[Start of section]

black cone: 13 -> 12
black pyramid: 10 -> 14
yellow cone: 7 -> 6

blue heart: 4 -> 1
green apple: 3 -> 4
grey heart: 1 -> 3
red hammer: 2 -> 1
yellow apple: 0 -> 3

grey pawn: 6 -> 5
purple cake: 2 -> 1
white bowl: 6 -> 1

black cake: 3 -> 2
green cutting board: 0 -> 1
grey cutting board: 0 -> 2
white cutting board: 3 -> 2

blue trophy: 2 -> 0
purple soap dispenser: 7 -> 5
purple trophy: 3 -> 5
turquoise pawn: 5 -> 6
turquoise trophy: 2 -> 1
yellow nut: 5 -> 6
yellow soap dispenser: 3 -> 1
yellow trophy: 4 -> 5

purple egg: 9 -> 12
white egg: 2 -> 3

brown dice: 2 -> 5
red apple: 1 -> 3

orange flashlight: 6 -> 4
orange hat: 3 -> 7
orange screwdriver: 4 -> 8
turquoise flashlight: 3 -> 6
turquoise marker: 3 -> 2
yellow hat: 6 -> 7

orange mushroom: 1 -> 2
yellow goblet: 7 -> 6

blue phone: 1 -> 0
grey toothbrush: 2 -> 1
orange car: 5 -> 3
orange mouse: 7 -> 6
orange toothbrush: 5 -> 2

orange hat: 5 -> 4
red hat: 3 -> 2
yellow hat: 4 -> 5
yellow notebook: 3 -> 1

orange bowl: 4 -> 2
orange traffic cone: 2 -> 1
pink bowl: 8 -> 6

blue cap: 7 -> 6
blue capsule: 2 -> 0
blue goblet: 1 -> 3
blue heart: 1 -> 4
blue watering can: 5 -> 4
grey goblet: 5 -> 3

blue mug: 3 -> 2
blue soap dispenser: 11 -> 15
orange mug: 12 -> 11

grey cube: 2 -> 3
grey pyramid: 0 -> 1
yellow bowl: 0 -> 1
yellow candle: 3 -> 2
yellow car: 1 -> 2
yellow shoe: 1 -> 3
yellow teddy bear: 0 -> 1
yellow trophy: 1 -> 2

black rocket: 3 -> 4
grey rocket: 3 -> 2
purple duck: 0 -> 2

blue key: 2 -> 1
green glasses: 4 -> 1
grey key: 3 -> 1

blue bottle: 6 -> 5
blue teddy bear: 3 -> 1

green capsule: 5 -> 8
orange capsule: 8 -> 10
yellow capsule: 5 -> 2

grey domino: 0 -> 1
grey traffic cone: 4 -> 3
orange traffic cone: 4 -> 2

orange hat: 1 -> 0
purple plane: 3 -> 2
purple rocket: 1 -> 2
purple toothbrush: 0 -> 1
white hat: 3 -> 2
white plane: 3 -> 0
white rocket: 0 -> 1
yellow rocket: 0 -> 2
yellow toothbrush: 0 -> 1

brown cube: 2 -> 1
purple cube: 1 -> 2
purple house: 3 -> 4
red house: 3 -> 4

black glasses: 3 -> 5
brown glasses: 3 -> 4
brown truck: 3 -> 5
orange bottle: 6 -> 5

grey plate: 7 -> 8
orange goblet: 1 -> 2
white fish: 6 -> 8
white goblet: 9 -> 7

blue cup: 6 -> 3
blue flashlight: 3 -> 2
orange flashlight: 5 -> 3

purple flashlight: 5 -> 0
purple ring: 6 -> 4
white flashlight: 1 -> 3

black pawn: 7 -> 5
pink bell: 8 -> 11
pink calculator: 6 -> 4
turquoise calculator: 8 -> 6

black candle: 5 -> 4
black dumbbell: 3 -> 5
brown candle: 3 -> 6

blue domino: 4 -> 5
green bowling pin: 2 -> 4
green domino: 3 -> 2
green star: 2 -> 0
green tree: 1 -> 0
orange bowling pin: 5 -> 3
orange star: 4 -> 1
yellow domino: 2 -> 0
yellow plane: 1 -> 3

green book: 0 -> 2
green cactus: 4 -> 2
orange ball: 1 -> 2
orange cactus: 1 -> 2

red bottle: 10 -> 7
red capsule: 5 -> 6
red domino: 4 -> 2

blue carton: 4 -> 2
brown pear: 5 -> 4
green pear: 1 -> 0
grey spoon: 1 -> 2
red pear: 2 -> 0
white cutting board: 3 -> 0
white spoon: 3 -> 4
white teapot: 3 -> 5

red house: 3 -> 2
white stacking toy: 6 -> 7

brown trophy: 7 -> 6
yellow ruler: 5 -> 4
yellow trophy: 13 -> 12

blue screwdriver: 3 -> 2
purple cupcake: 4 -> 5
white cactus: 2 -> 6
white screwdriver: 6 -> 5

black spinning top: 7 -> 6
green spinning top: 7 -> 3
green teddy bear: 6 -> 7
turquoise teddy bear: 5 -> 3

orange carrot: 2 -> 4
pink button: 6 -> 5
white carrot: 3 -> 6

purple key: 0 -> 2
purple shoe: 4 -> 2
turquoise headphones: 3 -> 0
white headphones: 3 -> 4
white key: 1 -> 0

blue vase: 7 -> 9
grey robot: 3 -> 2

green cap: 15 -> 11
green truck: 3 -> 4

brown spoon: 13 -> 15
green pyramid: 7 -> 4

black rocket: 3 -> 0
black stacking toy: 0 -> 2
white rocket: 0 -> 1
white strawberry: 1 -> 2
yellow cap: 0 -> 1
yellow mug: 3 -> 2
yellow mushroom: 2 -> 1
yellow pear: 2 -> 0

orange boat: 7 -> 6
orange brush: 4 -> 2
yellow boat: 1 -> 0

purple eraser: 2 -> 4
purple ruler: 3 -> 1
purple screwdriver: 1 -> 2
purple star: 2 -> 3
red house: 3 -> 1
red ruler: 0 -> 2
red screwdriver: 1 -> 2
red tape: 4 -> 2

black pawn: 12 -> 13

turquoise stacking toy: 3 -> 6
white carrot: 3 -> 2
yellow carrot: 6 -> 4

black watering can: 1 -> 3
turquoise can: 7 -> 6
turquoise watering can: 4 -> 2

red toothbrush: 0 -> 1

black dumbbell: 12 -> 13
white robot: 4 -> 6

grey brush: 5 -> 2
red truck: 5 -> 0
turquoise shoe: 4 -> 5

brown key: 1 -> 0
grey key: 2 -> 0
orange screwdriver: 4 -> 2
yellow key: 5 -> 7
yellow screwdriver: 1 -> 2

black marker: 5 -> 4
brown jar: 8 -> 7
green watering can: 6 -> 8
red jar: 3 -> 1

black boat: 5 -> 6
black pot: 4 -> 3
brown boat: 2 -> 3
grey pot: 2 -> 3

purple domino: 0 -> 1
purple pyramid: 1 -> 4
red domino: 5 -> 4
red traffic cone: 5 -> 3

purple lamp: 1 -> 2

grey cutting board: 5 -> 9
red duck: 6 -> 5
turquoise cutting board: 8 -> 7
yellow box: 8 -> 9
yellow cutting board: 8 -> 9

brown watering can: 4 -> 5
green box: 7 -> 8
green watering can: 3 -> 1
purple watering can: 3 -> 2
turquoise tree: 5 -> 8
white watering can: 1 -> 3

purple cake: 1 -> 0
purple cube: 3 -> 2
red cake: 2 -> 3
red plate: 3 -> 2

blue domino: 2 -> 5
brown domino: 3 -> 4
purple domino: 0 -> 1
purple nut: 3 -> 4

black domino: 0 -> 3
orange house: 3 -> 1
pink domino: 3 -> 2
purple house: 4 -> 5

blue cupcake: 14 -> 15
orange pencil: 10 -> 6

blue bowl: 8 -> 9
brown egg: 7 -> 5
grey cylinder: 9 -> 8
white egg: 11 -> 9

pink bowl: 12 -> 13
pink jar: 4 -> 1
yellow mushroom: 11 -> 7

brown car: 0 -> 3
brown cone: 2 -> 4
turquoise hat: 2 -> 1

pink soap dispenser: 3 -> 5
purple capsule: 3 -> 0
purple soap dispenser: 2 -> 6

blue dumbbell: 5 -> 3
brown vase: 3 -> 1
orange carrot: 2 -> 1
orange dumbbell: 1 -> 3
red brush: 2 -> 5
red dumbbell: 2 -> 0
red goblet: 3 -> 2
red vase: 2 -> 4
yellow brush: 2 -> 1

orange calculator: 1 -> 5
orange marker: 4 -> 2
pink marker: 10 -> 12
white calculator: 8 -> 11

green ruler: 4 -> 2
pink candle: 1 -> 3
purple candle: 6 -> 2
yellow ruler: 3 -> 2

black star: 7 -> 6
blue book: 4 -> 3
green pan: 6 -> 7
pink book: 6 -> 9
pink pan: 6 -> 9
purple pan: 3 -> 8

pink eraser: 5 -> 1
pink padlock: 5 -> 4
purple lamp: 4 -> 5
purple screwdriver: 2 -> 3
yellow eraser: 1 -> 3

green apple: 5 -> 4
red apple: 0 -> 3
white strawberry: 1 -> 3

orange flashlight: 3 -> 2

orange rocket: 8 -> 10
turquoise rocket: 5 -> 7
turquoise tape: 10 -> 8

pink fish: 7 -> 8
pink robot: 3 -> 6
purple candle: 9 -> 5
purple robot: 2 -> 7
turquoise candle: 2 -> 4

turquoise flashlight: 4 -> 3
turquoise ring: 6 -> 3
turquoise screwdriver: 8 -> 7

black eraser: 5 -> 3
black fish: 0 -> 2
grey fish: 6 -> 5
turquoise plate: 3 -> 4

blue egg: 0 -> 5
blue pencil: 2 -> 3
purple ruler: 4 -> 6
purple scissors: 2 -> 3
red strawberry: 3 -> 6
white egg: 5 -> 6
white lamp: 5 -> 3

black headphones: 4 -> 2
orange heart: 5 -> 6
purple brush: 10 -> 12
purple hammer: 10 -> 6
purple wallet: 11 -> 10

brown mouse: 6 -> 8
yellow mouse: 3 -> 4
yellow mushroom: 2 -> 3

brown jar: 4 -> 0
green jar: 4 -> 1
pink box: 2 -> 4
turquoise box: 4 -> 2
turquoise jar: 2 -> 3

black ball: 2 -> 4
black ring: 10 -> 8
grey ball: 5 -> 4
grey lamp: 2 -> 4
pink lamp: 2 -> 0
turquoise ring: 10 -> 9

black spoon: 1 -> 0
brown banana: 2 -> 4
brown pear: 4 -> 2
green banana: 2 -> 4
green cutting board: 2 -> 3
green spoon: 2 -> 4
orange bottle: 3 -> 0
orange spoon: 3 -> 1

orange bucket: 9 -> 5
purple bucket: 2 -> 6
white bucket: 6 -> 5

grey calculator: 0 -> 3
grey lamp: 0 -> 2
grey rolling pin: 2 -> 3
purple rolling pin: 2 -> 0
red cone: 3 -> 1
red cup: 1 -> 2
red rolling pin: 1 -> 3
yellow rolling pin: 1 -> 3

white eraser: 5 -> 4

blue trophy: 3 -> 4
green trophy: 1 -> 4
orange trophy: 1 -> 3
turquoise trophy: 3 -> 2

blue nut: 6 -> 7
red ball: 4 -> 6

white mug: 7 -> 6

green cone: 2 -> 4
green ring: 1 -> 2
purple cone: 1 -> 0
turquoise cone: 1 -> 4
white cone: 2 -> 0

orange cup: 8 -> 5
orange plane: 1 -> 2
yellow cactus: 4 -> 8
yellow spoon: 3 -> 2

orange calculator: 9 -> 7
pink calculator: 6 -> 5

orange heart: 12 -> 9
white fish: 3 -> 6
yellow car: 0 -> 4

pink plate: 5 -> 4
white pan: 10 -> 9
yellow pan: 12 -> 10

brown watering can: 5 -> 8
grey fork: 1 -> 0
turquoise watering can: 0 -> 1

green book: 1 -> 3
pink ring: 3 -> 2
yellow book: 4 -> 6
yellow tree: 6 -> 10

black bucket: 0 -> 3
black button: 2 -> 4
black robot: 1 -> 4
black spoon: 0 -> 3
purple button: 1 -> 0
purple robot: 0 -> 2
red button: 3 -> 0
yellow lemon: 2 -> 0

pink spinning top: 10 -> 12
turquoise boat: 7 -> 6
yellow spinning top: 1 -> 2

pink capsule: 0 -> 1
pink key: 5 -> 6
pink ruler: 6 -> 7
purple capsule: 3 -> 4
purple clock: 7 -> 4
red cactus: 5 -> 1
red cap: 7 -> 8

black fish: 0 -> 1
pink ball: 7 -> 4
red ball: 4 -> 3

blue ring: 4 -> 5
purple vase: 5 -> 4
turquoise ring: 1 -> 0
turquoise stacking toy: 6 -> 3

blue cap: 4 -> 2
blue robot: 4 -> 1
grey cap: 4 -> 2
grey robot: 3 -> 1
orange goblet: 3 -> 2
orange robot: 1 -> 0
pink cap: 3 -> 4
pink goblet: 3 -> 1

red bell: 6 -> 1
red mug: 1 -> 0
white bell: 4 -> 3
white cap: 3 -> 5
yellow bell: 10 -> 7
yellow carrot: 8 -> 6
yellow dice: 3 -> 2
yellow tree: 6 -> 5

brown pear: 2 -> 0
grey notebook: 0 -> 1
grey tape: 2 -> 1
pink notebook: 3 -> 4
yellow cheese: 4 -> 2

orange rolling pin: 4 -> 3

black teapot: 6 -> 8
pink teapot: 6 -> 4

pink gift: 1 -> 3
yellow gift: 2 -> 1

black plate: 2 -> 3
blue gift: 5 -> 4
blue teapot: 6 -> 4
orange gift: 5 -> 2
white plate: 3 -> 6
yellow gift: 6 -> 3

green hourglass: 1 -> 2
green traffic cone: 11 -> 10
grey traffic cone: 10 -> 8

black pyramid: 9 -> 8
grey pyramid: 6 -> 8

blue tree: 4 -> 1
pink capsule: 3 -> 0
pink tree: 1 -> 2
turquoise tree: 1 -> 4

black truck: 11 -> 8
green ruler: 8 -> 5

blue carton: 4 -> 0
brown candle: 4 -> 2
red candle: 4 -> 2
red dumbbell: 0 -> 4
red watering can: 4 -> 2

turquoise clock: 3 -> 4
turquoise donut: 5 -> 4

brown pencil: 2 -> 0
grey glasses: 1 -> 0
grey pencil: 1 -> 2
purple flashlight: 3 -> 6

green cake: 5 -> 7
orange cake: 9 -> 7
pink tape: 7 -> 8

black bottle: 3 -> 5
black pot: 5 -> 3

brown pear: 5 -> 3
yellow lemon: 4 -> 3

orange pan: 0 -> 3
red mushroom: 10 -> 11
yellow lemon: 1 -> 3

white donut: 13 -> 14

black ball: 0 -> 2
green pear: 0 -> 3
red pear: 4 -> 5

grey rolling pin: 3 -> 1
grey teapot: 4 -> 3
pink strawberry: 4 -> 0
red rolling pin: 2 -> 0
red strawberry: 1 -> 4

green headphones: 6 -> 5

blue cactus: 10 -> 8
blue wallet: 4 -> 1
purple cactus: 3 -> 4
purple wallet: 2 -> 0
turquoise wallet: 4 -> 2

[End of section]

- _Exercise requirements_:
Take the listing above from its first line through the line containing "orange flashlight: 5 -> 3", and transcribe that stretch exactly, with no other lines.

- _Task response_:
black cone: 13 -> 12
black pyramid: 10 -> 14
yellow cone: 7 -> 6

blue heart: 4 -> 1
green apple: 3 -> 4
grey heart: 1 -> 3
red hammer: 2 -> 1
yellow apple: 0 -> 3

grey pawn: 6 -> 5
purple cake: 2 -> 1
white bowl: 6 -> 1

black cake: 3 -> 2
green cutting board: 0 -> 1
grey cutting board: 0 -> 2
white cutting board: 3 -> 2

blue trophy: 2 -> 0
purple soap dispenser: 7 -> 5
purple trophy: 3 -> 5
turquoise pawn: 5 -> 6
turquoise trophy: 2 -> 1
yellow nut: 5 -> 6
yellow soap dispenser: 3 -> 1
yellow trophy: 4 -> 5

purple egg: 9 -> 12
white egg: 2 -> 3

brown dice: 2 -> 5
red apple: 1 -> 3

orange flashlight: 6 -> 4
orange hat: 3 -> 7
orange screwdriver: 4 -> 8
turquoise flashlight: 3 -> 6
turquoise marker: 3 -> 2
yellow hat: 6 -> 7

orange mushroom: 1 -> 2
yellow goblet: 7 -> 6

blue phone: 1 -> 0
grey toothbrush: 2 -> 1
orange car: 5 -> 3
orange mouse: 7 -> 6
orange toothbrush: 5 -> 2

orange hat: 5 -> 4
red hat: 3 -> 2
yellow hat: 4 -> 5
yellow notebook: 3 -> 1

orange bowl: 4 -> 2
orange traffic cone: 2 -> 1
pink bowl: 8 -> 6

blue cap: 7 -> 6
blue capsule: 2 -> 0
blue goblet: 1 -> 3
blue heart: 1 -> 4
blue watering can: 5 -> 4
grey goblet: 5 -> 3

blue mug: 3 -> 2
blue soap dispenser: 11 -> 15
orange mug: 12 -> 11

grey cube: 2 -> 3
grey pyramid: 0 -> 1
yellow bowl: 0 -> 1
yellow candle: 3 -> 2
yellow car: 1 -> 2
yellow shoe: 1 -> 3
yellow teddy bear: 0 -> 1
yellow trophy: 1 -> 2

black rocket: 3 -> 4
grey rocket: 3 -> 2
purple duck: 0 -> 2

blue key: 2 -> 1
green glasses: 4 -> 1
grey key: 3 -> 1

blue bottle: 6 -> 5
blue teddy bear: 3 -> 1

green capsule: 5 -> 8
orange capsule: 8 -> 10
yellow capsule: 5 -> 2

grey domino: 0 -> 1
grey traffic cone: 4 -> 3
orange traffic cone: 4 -> 2

orange hat: 1 -> 0
purple plane: 3 -> 2
purple rocket: 1 -> 2
purple toothbrush: 0 -> 1
white hat: 3 -> 2
white plane: 3 -> 0
white rocket: 0 -> 1
yellow rocket: 0 -> 2
yellow toothbrush: 0 -> 1

brown cube: 2 -> 1
purple cube: 1 -> 2
purple house: 3 -> 4
red house: 3 -> 4

black glasses: 3 -> 5
brown glasses: 3 -> 4
brown truck: 3 -> 5
orange bottle: 6 -> 5

grey plate: 7 -> 8
orange goblet: 1 -> 2
white fish: 6 -> 8
white goblet: 9 -> 7

blue cup: 6 -> 3
blue flashlight: 3 -> 2
orange flashlight: 5 -> 3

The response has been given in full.